Data for the task
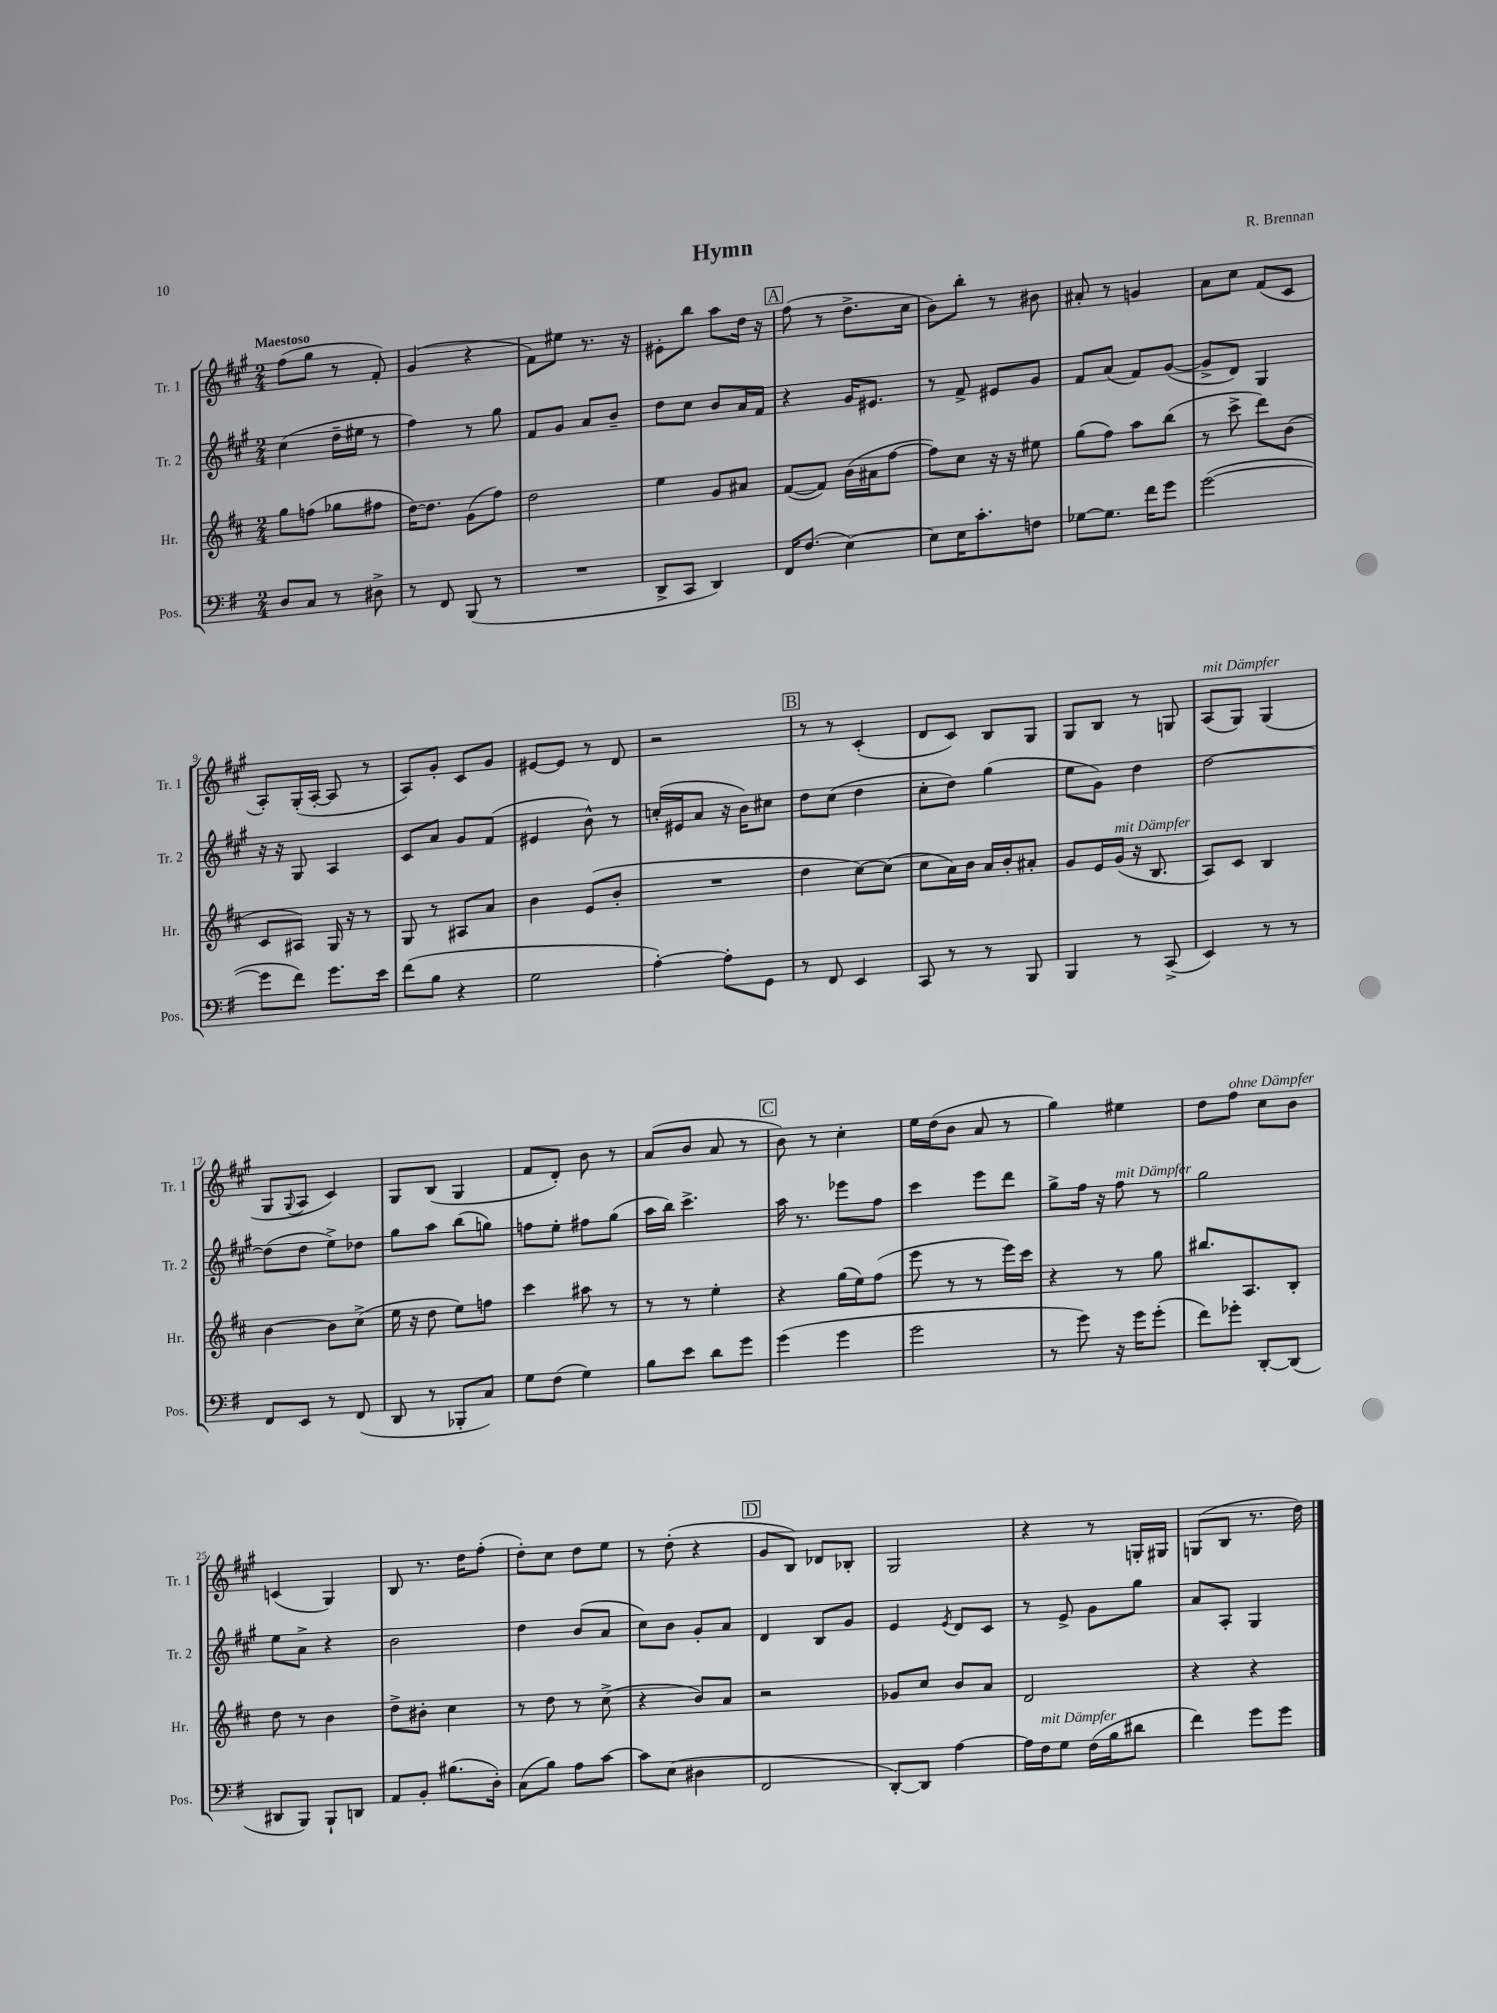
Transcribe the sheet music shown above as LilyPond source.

\header { title = "Hymn" composer = "R. Brennan" }
<<
\new StaffGroup <<
\new Staff = "s0" \with { instrumentName = "Tr. 1" shortInstrumentName = "Tr. 1" } {
    \clef treble \key a \major \numericTimeSignature \time 2/4 \tempo "Maestoso"
    fis''8( gis''8 r8 fis'8-.) |
    gis'4( r4 |
    fis'8) eis''8 r8. r16 |
    eis'8-. b''8 a''8 d''16 r16 |
    \mark \markup { \box "A" } fis''8( r8 d''8.-> cis''16 |
    b'8) b''8-. r8 bis'8 |
    ais'8-. r8 g'4 |
    a'8 cis''8 fis'8( cis'8 |
    a8-.) gis16-.( a16~-. a8 r8 |
    a8) gis'8-. cis'8 gis'8 |
    eis'8~ eis'8 r8 d'8 |
    r2 |
    \mark \markup { \box "B" } r8 r8 cis'4-.( |
    d'8 cis'8) b8 gis8 |
    gis8 b8 r8 g8 |
    a8^\markup { \italic "mit Dämpfer" }( gis8) gis4( |
    gis8 \appoggiatura { gis8 } a8 cis'4) |
    gis8 b8( gis4 |
    fis'8 d'8-.) b'8 r8 |
    a'8( b'8 a'8 r8 |
    \mark \markup { \box "C" } b'8) r8 cis''4-. |
    e''16 d''16( b'8 a'8 r8 |
    gis''4) eis''4 |
    d''8 fis''8^\markup { \italic "ohne Dämpfer" } cis''8 b'8 |
    c'4( gis4) |
    b8 r8. d''16 fis''8-.( |
    d''8-.) cis''8 d''8 e''8 |
    r8 d''8-.( r4 |
    \mark \markup { \box "D" } gis'8 b8) des'8 bes8-. |
    gis2 |
    r4 r8 g16-. gis16 |
    g8( b8 r8. d''16) \bar "|." |
}
\new Staff = "s1" \with { instrumentName = "Tr. 2" shortInstrumentName = "Tr. 2" } {
    \clef treble \key a \major \numericTimeSignature \time 2/4
    cis''4( d''16-- eis''16 r8 |
    fis''4) r8 gis''8 |
    fis'8 gis'8 a'8 b'8-- |
    d''8 cis''8 b'8 a'16 fis'16 |
    \mark \markup { \box "A" } r4 gis'16 eis'8. |
    r8 fis'8-> eis'8 gis'8 |
    fis'8 a'8( fis'8) gis'8~( |
    gis'8-> d'8) gis4 |
    r16 r16 gis8 a4 |
    cis'8 a'8 gis'8 fis'8( |
    eis'4 b'8-^) r8 |
    c''16-.( eis'16 a'8 r16 b'16) cis''8 |
    \mark \markup { \box "B" } d''8 cis''8( d''4 |
    cis''8-. d''8) gis''4( |
    e''8 gis'8) d''4 |
    d''2~ |
    d''8( d''8 e''8->) des''8 |
    gis''8 a''8 b''8( g''8) |
    f''8 e''8-. fis''8 gis''8( |
    a''16 b''16) cis'''4.-> |
    \mark \markup { \box "C" } a''16 r8. ees'''8 fis''8 |
    cis'''4 e'''8 d'''8 |
    gis''8-> fis''16 r16 fis''8^\markup { \italic "mit Dämpfer" } r8 |
    gis''2 |
    e''8 a'8-> r4 |
    b'2 |
    d''4 b'8( a'8 |
    cis''8) b'8 gis'8-. a'8 |
    \mark \markup { \box "D" } d'4 b8 gis'8 |
    e'4 \acciaccatura { e'8 } d'8 cis'8 |
    r8 e'8-> gis'8 gis''8 |
    a'8 a8-. gis4 \bar "|." |
}
\new Staff = "s2" \with { instrumentName = "Hr." shortInstrumentName = "Hr." } {
    \clef treble \key d \major \numericTimeSignature \time 2/4
    g''8 f''8( ges''8 fis''8 |
    d''16~) d''8. g'8( fis''8) |
    d''2 |
    e''4 g'8 ais'8 |
    \mark \markup { \box "A" } fis'8~( fis'8) b'16( ais'16 fis''8~ |
    fis''8) cis''8 r16 r16 eis''8 |
    g''8( fis''8) a''8 b''8( |
    r8 cis'''8-> d'''8) b'8( |
    cis'8 ais8) g16 r16 r8 |
    g8 r8 ais8 a'8 |
    b'4 e'8( b'8-. |
    R2 |
    \mark \markup { \box "B" } d''4 cis''8~) cis''8( |
    cis''8 a'16) b'16 a'16 b'16-. ais'8-. |
    g'8 e'16 g'16^\markup { \italic "mit Dämpfer" }( r16 b8. |
    a8) cis'8 b4 |
    b'4~ b'8 cis''8->( |
    e''16 r16 d''8 e''8) f''8 |
    cis'''4 ais''8 r8 |
    r8 r8 e''4-. |
    \mark \markup { \box "C" } r4 g''16( e''16) fis''8( |
    e'''8 r8 r8 e'''16) cis'''16 |
    r4 r8 g''8 |
    bis''8. a8. b8-. |
    d''8 r8 b'4 |
    d''8-> bis'8-. cis''4 |
    r8 d''8 r8 cis''8->( |
    r4 b'8) a'8 |
    \mark \markup { \box "D" } r2 |
    ges'8 cis''8 b'8 a'8 |
    d'2 |
    r4 r4 \bar "|." |
}
\new Staff = "s3" \with { instrumentName = "Pos." shortInstrumentName = "Pos." } {
    \clef bass \key g \major \numericTimeSignature \time 2/4
    d8 c8 r8 dis8-> |
    r8 fis,8 b,,8( r8 |
    R2 |
    d,8-> c,8 d,4) |
    \mark \markup { \box "A" } fis,16 fis8.( e4~) |
    e8 e16 c'8.-. f8 |
    ges8~ ges8. fis'16 g'8 |
    g'2~( |
    g'8 fis'8) g'8. e'16 |
    fis'8( b8 r4 |
    g2 |
    a4~-.) a8-. g,8 |
    \mark \markup { \box "B" } r8 fis,8 e,4 |
    c,8 r8 r8 b,,8 |
    b,,4 r8 c,8->( |
    e,4) r8 r8 |
    fis,8 e,8 r8 fis,8( |
    d,8 r8 bes,,8-. c8) |
    g8 fis8( g4) |
    b8 e'8 d'8 g'8 |
    \mark \markup { \box "C" } g'4( g'4 |
    g'2 |
    r8 g'8) r16 g'16 g'8-.( |
    fis'8) ges'8-. d,8~-. d,8( |
    dis,8 b,,8) b,,8-! d,8 |
    a,8 b,8-. bis8.( d16-.) |
    c8( b8) a8 c'8~ |
    c'8 e8( dis4 |
    \mark \markup { \box "D" } fis,2 |
    d,8~-.) d,8 a4~ |
    a16 fis16^\markup { \italic "mit Dämpfer" } g8 fis16( b16 dis'8 |
    fis'4) g'8 g'8 \bar "|." |
}
>>
>>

Instruction
Extract every line of the items that contains the string "time", copying each in full. The match is case-sensitive.

Complete answer
    \clef treble \key a \major \numericTimeSignature \time 2/4 \tempo "Maestoso"
    \clef treble \key a \major \numericTimeSignature \time 2/4
    \clef treble \key d \major \numericTimeSignature \time 2/4
    \clef bass \key g \major \numericTimeSignature \time 2/4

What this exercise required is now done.